PROMPT >>
Write out every line below again exactly as it stands, skipping each image.

INFORMATION SHOWN >>
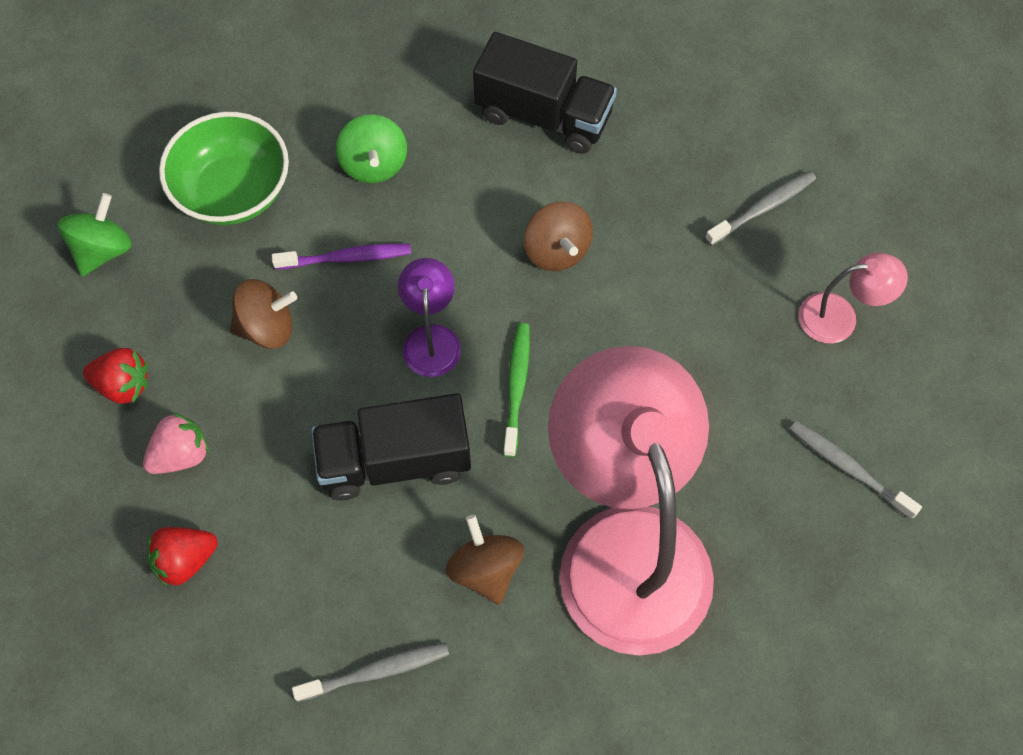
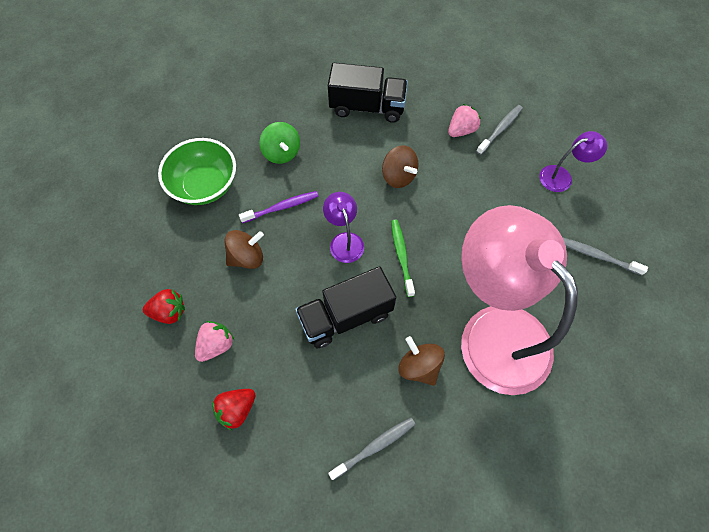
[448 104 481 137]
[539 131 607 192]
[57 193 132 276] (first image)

ANSWER FOR THIS EXERCISE >>
[448 104 481 137]
[539 131 607 192]
[57 193 132 276] (first image)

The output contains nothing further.